*** Information provided Section Begins ***

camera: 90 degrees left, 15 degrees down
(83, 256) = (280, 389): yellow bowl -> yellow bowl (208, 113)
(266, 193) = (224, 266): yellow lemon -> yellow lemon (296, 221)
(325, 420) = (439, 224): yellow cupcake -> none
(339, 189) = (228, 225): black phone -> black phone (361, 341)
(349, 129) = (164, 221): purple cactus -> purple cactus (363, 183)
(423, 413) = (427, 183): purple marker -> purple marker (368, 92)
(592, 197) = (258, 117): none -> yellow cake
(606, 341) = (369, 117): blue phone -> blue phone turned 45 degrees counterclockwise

*** Information provided Section Ends ***
*** Information provided Section Begins ***

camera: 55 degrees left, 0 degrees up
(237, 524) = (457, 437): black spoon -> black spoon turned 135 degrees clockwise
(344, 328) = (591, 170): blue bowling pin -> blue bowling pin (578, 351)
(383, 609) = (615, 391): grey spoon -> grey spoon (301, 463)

*** Information provided Section Ends ***

> [To do]: The response must hold only the lines above from the line with "(349, 129) = (164, 221): purple" through the line with "(606, 341) = (369, 117): blue", each copied exactly, both ends kept.

> [The completed task]:
(349, 129) = (164, 221): purple cactus -> purple cactus (363, 183)
(423, 413) = (427, 183): purple marker -> purple marker (368, 92)
(592, 197) = (258, 117): none -> yellow cake
(606, 341) = (369, 117): blue phone -> blue phone turned 45 degrees counterclockwise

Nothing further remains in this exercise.